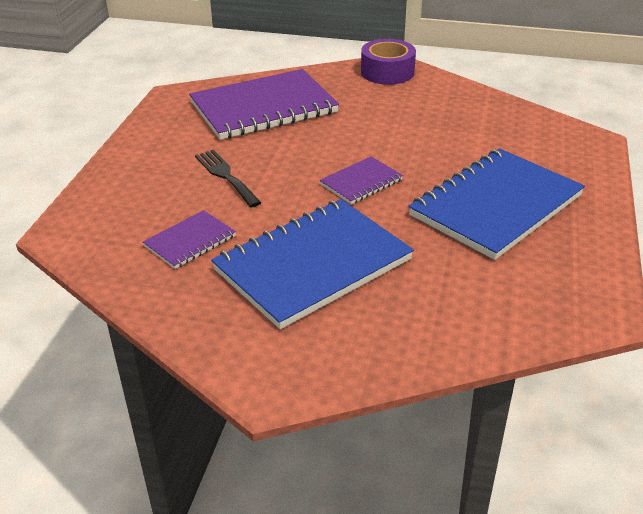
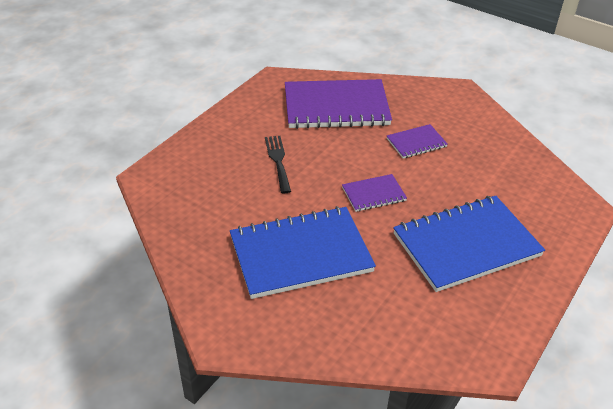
camera: 20 degrees right, 5 degrees up
(190, 241) = (227, 209): purple notebook -> purple notebook (416, 143)
(387, 72) = (451, 96): purple tape -> none

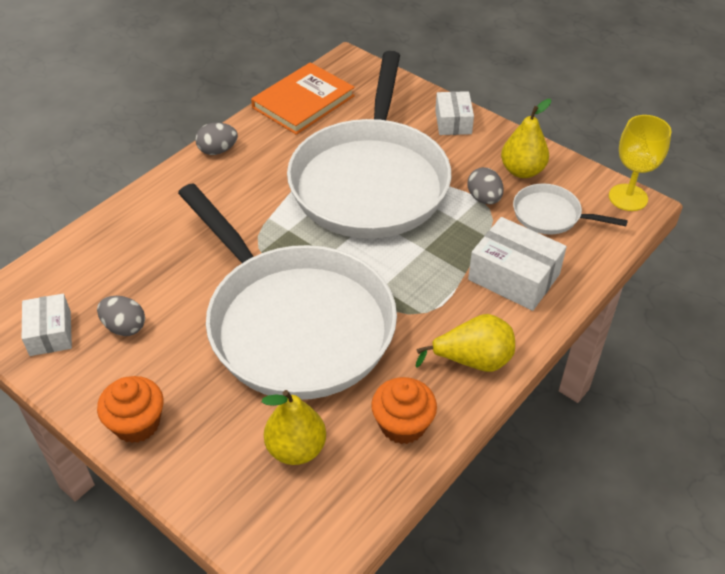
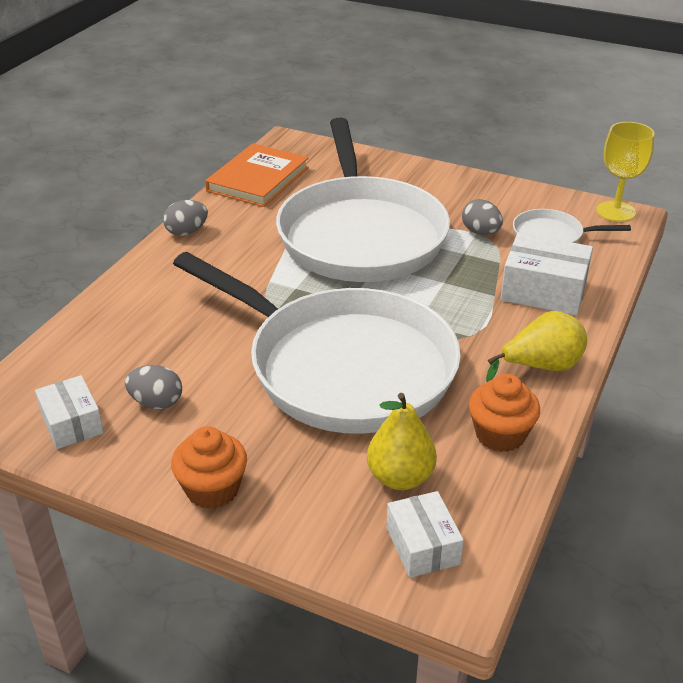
camera: 15 degrees left, 10 degrees down
(453, 122) = (418, 176): white box -> white box (423, 546)
(522, 171) = (505, 205): yellow pear -> none

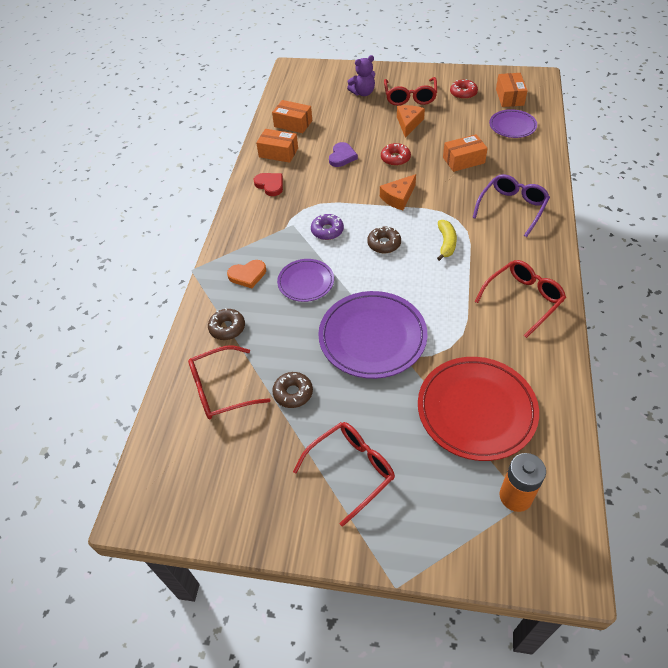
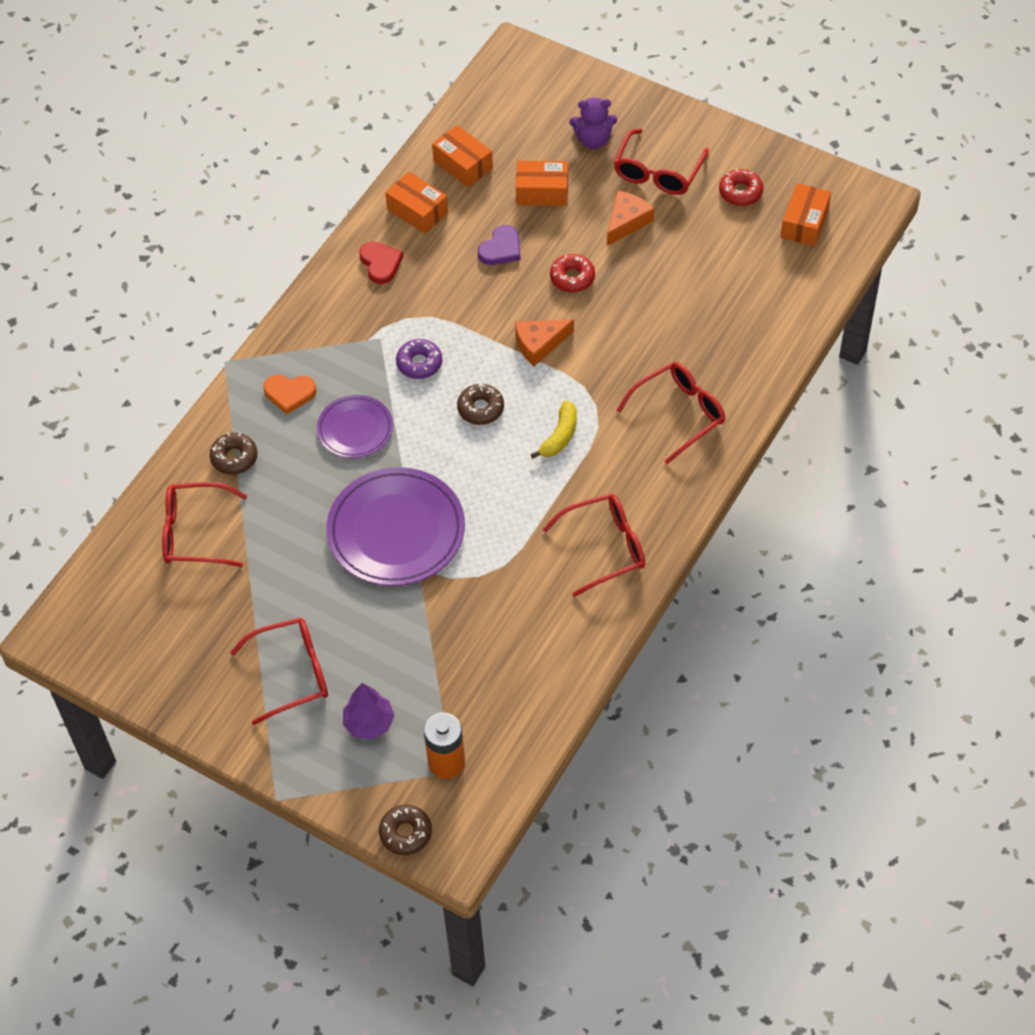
camera: 20 degrees right, 5 degrees up
(293, 393) = (272, 566): brown donut -> brown donut (405, 833)
(435, 488) = (369, 723): none -> purple tree
(463, 160) = (664, 314): orange box -> orange box (542, 192)
(476, 410) = (462, 659): red plate -> none
(512, 126) = (771, 279): purple plate -> none
(512, 208) = (679, 414): purple glasses -> red glasses

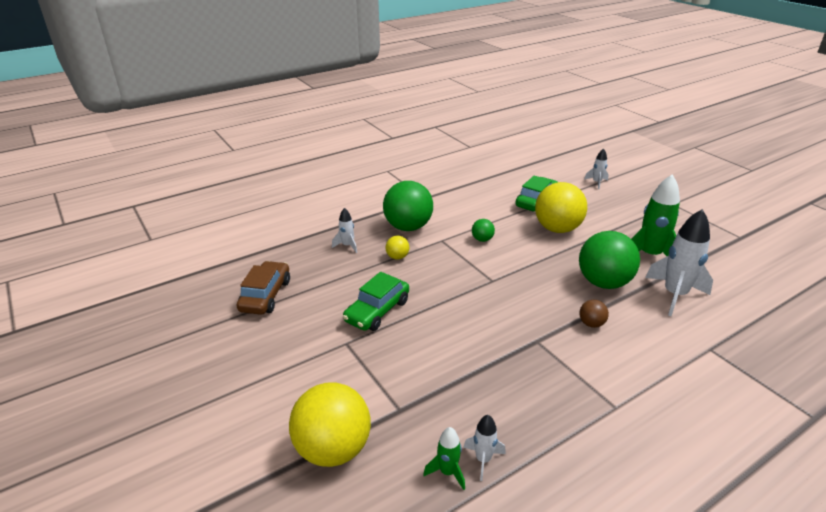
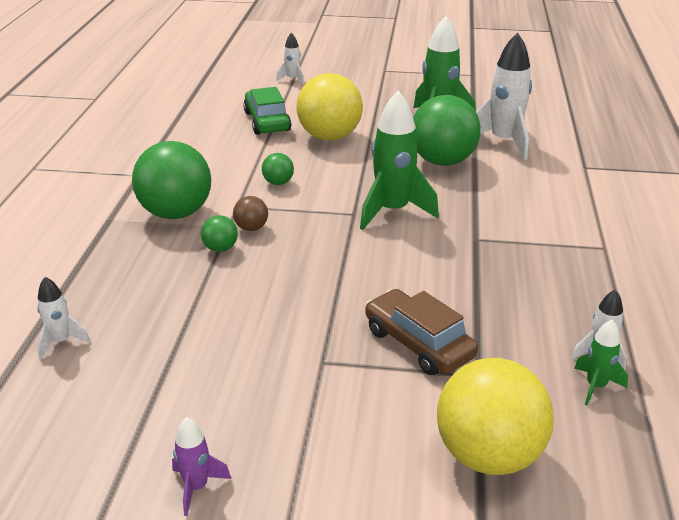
camera: 50 degrees left, 0 degrees up
(218, 354) = (197, 487): none -> purple rocket
(265, 295) = (133, 387): brown car -> brown car (418, 343)
(347, 246) = (137, 272): white rocket -> white rocket (61, 341)
(377, 311) = (297, 311): green car -> none
(397, 257) = (220, 248): yellow ball -> green ball
(516, 293) = (393, 211): none -> green rocket
(591, 324) = (489, 199): brown ball -> brown ball (251, 228)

• Work request
Search the listing for the word "rocket", and copy every line in which it is found.

• Answer space
(218, 354) = (197, 487): none -> purple rocket
(347, 246) = (137, 272): white rocket -> white rocket (61, 341)
(516, 293) = (393, 211): none -> green rocket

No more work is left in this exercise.